**TASK TO COMPLETE:** Once the pictures are set aside, output all the records exactly.

:: DATASET EXTRACT

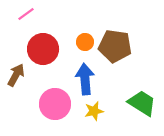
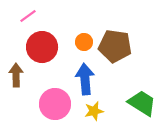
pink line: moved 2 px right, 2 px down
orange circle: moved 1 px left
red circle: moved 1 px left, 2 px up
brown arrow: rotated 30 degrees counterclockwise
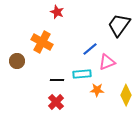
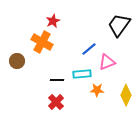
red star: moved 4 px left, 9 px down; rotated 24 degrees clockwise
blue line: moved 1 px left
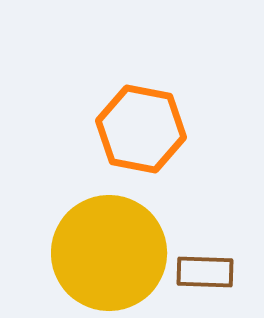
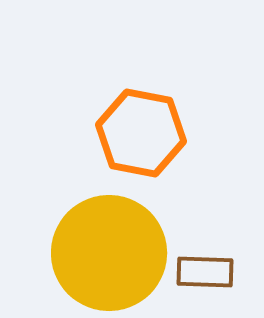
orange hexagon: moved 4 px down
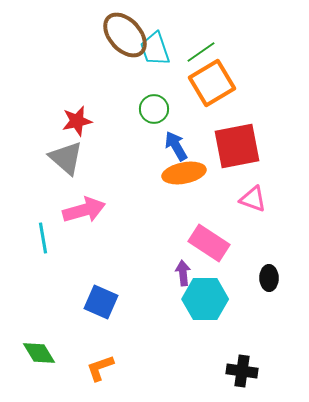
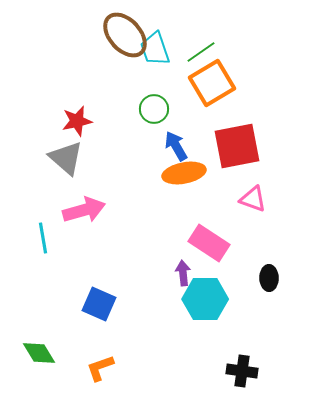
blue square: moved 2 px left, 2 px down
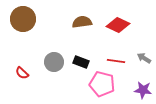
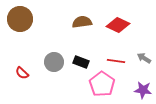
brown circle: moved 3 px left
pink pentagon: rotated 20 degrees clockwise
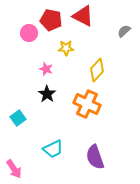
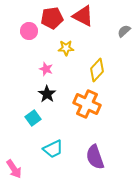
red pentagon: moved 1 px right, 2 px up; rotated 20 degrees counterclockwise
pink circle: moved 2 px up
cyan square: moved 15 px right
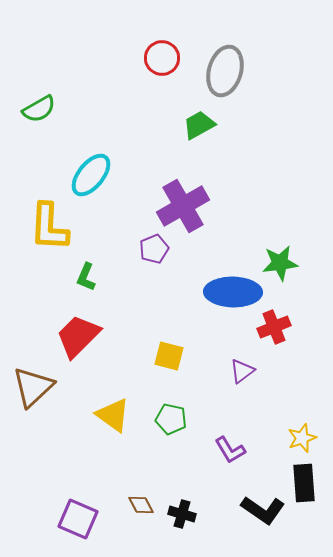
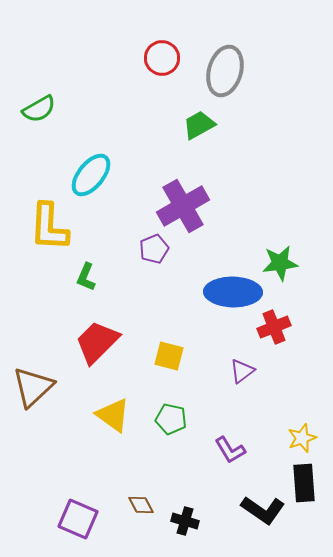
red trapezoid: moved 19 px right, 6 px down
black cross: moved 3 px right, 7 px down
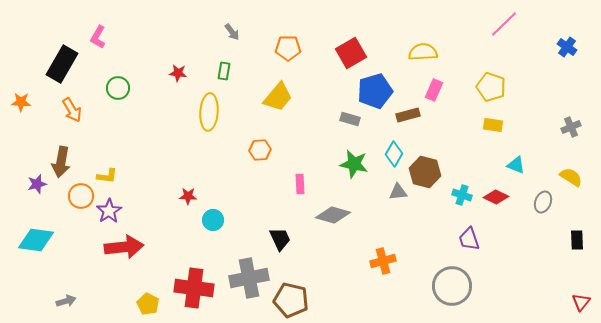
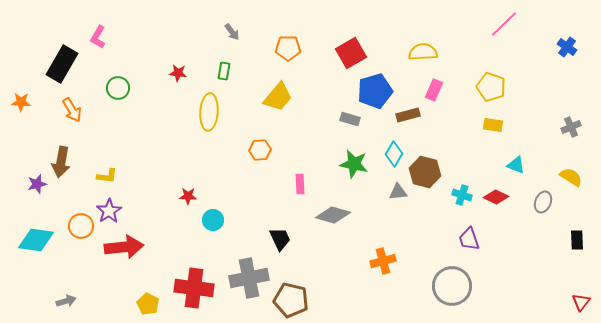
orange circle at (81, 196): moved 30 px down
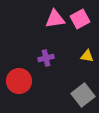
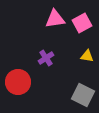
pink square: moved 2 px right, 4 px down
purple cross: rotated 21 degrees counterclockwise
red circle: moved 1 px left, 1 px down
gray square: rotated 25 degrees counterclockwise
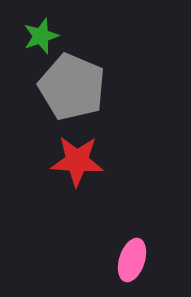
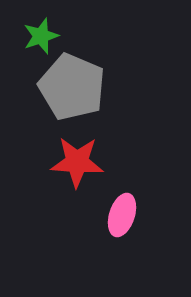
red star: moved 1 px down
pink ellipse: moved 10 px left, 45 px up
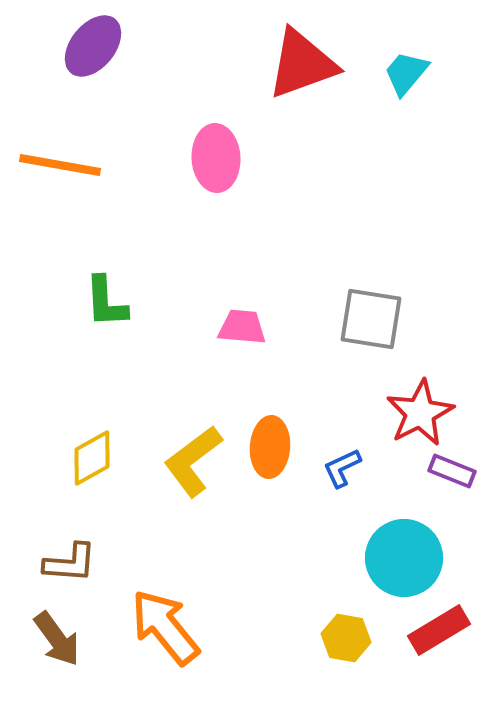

::::

**RESPONSE BELOW:**
pink line: moved 2 px right, 2 px down
orange circle: moved 1 px left
red circle: moved 1 px left, 2 px up
brown arrow: rotated 30 degrees counterclockwise
red star: moved 4 px left, 9 px down; rotated 24 degrees clockwise
blue line: moved 1 px left
orange hexagon: moved 4 px down
blue square: moved 2 px left, 2 px down
brown circle: moved 3 px left
pink pentagon: rotated 20 degrees clockwise
red pentagon: moved 1 px right, 2 px up; rotated 20 degrees counterclockwise
pink circle: moved 2 px up
cyan square: moved 15 px right
red trapezoid: moved 19 px right, 6 px down
black cross: moved 3 px right, 7 px down
orange circle at (81, 196): moved 30 px down
pink square: moved 2 px right, 4 px down
purple cross: rotated 21 degrees counterclockwise
red circle: moved 1 px left, 1 px down
gray square: rotated 25 degrees counterclockwise
red star: moved 1 px down
pink ellipse: moved 10 px left, 45 px up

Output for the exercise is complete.